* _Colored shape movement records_
::::

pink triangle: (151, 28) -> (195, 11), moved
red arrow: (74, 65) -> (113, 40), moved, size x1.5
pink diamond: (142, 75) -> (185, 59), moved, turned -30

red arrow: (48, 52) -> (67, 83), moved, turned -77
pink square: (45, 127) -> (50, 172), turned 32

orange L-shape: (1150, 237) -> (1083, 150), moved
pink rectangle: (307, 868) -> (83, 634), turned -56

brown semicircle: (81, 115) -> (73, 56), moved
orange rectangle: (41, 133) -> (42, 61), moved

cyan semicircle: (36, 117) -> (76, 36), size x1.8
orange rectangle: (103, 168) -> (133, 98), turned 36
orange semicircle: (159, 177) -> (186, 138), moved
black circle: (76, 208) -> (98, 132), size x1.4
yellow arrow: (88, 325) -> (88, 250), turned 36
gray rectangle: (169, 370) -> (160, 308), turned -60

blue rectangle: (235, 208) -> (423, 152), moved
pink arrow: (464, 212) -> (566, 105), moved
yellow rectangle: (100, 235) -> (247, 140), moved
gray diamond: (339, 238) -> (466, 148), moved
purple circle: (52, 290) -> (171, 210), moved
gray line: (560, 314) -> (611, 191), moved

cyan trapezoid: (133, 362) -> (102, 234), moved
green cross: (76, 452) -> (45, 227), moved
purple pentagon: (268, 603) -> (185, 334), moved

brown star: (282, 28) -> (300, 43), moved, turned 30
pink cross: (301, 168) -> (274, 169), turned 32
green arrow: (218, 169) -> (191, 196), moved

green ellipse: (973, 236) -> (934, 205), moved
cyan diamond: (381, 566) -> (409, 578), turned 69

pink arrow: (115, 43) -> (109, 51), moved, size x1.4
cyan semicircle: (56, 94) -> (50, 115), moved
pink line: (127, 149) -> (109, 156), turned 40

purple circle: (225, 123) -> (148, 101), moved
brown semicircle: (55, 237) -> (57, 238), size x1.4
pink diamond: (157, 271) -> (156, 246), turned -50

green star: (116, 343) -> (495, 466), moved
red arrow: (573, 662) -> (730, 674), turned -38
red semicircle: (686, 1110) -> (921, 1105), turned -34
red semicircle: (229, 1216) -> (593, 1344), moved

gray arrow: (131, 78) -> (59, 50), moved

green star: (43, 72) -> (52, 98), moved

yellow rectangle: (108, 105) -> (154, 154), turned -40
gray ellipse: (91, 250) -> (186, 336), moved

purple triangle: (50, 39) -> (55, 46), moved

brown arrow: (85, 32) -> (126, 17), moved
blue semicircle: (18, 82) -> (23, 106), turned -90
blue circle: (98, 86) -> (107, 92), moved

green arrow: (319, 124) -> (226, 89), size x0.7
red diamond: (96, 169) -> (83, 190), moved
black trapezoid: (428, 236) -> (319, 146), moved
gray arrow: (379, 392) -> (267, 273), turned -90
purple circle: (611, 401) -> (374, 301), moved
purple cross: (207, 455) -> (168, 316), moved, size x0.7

::::

* _TASK PROMPT_
Here the output must be the lines above from the line with "orange L-shape: (1150, 237)" to the line with "purple circle: (225, 123)", both included, duplicated word for word and nothing else.

* _EXERCISE RESPONSE_
orange L-shape: (1150, 237) -> (1083, 150), moved
pink rectangle: (307, 868) -> (83, 634), turned -56

brown semicircle: (81, 115) -> (73, 56), moved
orange rectangle: (41, 133) -> (42, 61), moved

cyan semicircle: (36, 117) -> (76, 36), size x1.8
orange rectangle: (103, 168) -> (133, 98), turned 36
orange semicircle: (159, 177) -> (186, 138), moved
black circle: (76, 208) -> (98, 132), size x1.4
yellow arrow: (88, 325) -> (88, 250), turned 36
gray rectangle: (169, 370) -> (160, 308), turned -60

blue rectangle: (235, 208) -> (423, 152), moved
pink arrow: (464, 212) -> (566, 105), moved
yellow rectangle: (100, 235) -> (247, 140), moved
gray diamond: (339, 238) -> (466, 148), moved
purple circle: (52, 290) -> (171, 210), moved
gray line: (560, 314) -> (611, 191), moved

cyan trapezoid: (133, 362) -> (102, 234), moved
green cross: (76, 452) -> (45, 227), moved
purple pentagon: (268, 603) -> (185, 334), moved

brown star: (282, 28) -> (300, 43), moved, turned 30
pink cross: (301, 168) -> (274, 169), turned 32
green arrow: (218, 169) -> (191, 196), moved

green ellipse: (973, 236) -> (934, 205), moved
cyan diamond: (381, 566) -> (409, 578), turned 69

pink arrow: (115, 43) -> (109, 51), moved, size x1.4
cyan semicircle: (56, 94) -> (50, 115), moved
pink line: (127, 149) -> (109, 156), turned 40

purple circle: (225, 123) -> (148, 101), moved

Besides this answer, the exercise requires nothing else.